(Coordinate-based object records)
++++++++++++++++++++

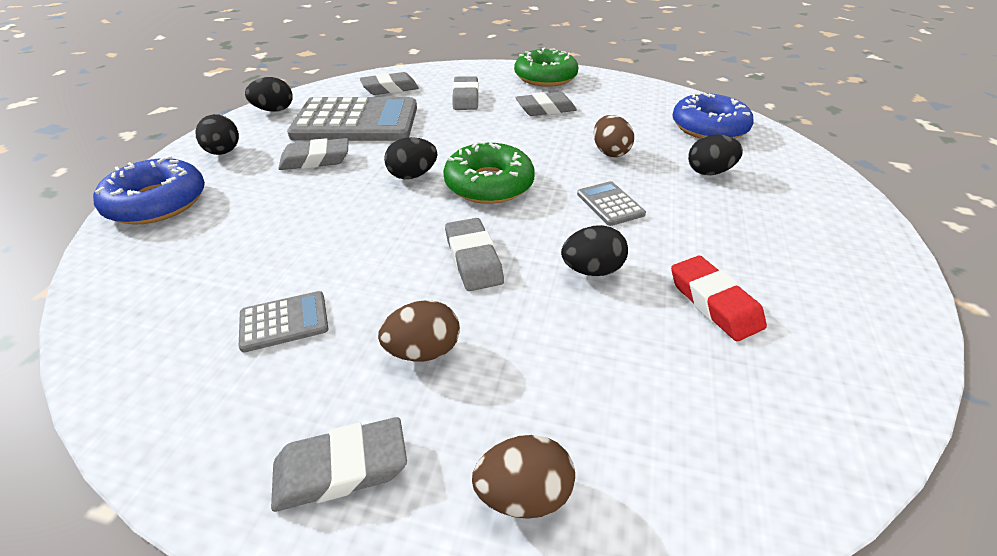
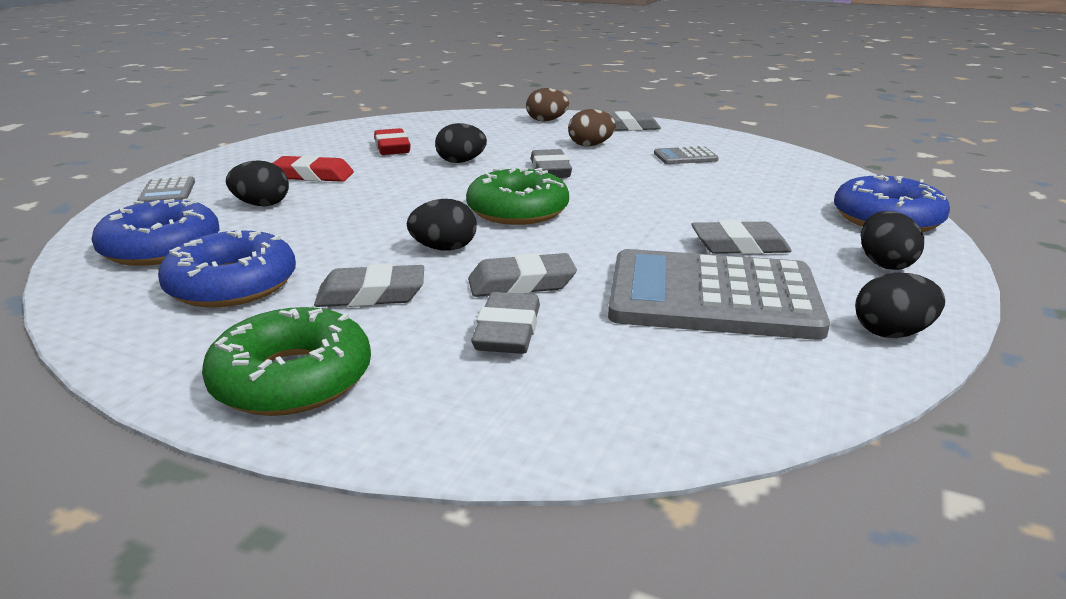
camera: 170 degrees left, 15 degrees down
(390, 89) = (675, 373): grey eraser -> grey eraser (521, 284)
(412, 175) = (605, 223): black egg -> black egg (444, 249)
(610, 152) = (346, 229): brown egg -> none
(610, 204) = (404, 190): grey calculator -> grey calculator (167, 192)
(626, 109) = (232, 285): none -> blue donut
(725, 220) = (313, 175): none -> red eraser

++++++++++++++++++++

WHAT TO WORK ON: Beginning with the line that contains "(610, 152) = (346, 229): brown egg -> none", each line of the records above through the last one must be printed word for word.

ANSWER:
(610, 152) = (346, 229): brown egg -> none
(610, 204) = (404, 190): grey calculator -> grey calculator (167, 192)
(626, 109) = (232, 285): none -> blue donut
(725, 220) = (313, 175): none -> red eraser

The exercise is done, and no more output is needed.